Whenever a picture appears in the listing below, leave it out, and copy exactly the lines from the one containing "white cone J9" through the end.

**Raw data:**
========================================
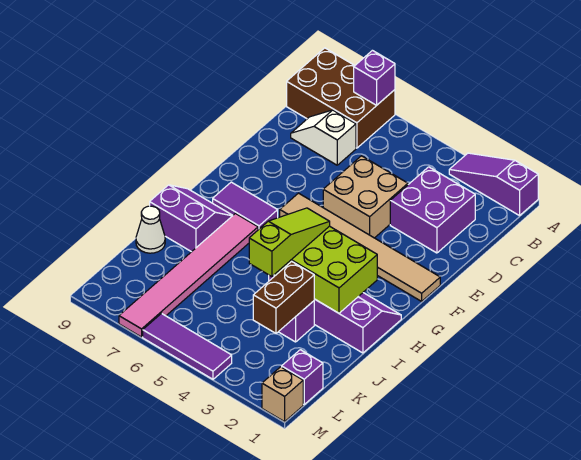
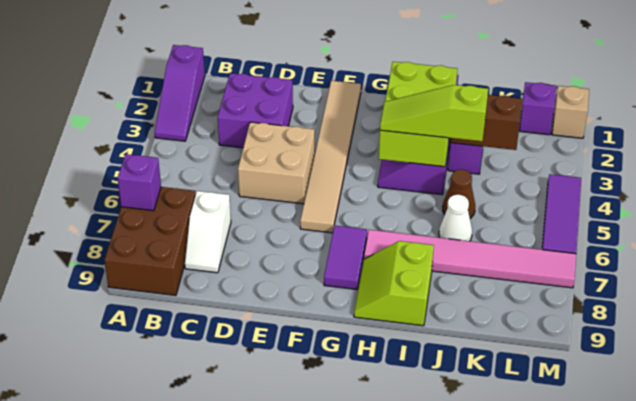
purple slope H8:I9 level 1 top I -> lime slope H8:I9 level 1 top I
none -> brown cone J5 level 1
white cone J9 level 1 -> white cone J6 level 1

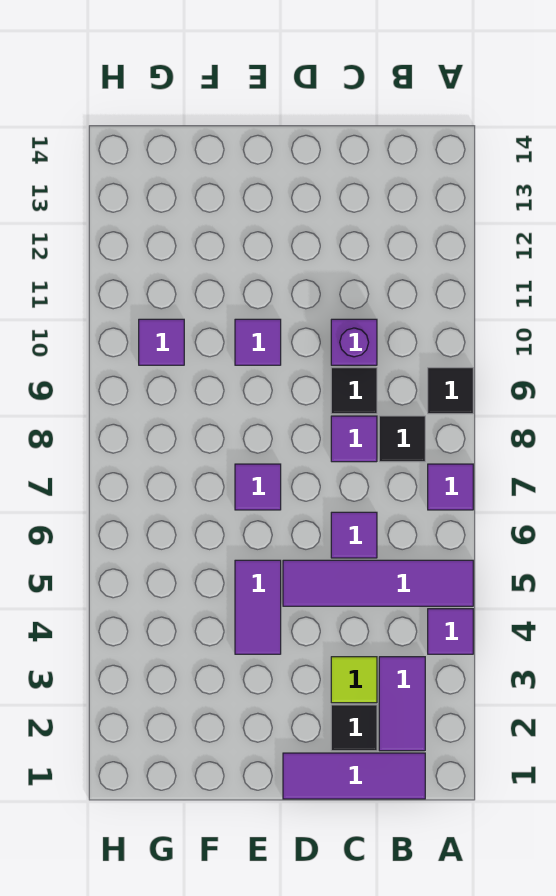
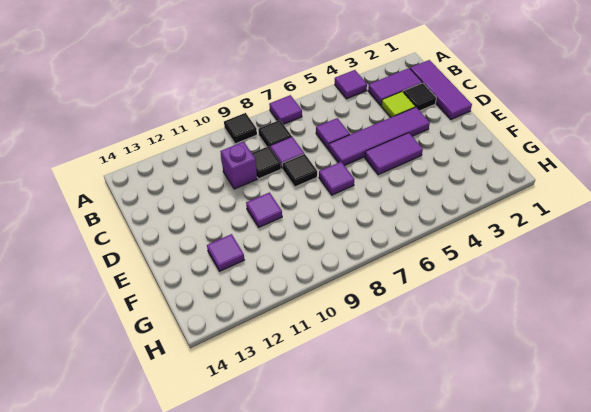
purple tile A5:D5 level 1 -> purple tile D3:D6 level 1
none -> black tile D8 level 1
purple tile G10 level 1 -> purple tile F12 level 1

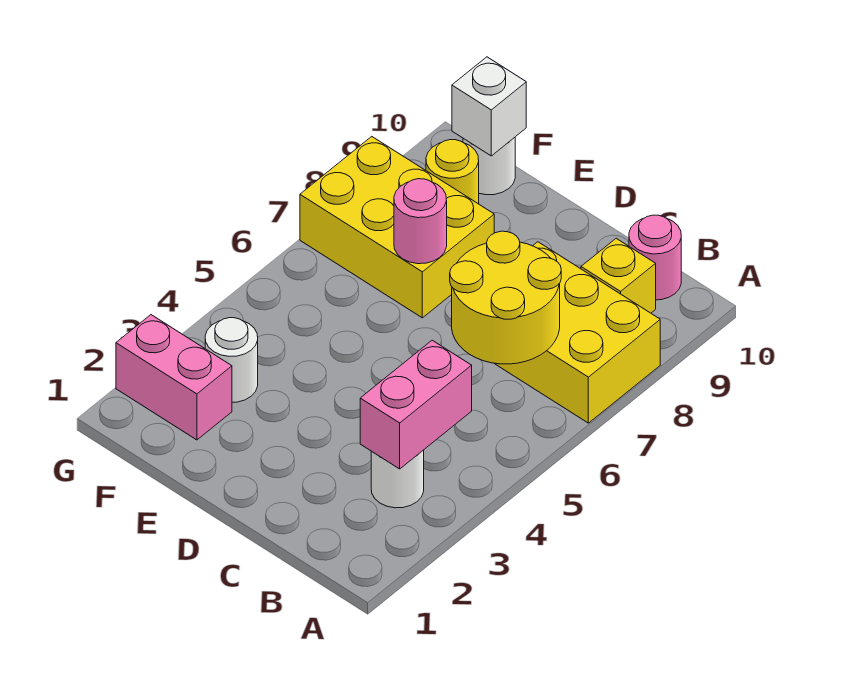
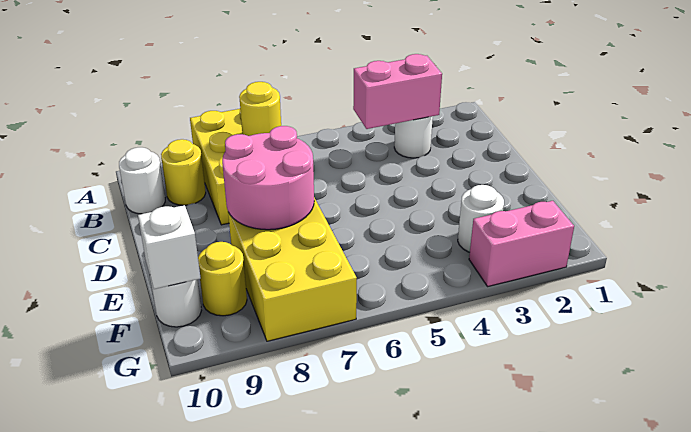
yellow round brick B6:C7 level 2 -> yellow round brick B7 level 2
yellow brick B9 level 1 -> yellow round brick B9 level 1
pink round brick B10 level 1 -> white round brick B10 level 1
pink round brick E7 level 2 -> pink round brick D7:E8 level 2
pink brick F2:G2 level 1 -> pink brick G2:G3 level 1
========================================
**Solved problem:**
white cone J9 level 1 -> white cone J6 level 1

purple tile A5:D5 level 1 -> purple tile D3:D6 level 1
none -> black tile D8 level 1
purple tile G10 level 1 -> purple tile F12 level 1

yellow round brick B6:C7 level 2 -> yellow round brick B7 level 2
yellow brick B9 level 1 -> yellow round brick B9 level 1
pink round brick B10 level 1 -> white round brick B10 level 1
pink round brick E7 level 2 -> pink round brick D7:E8 level 2
pink brick F2:G2 level 1 -> pink brick G2:G3 level 1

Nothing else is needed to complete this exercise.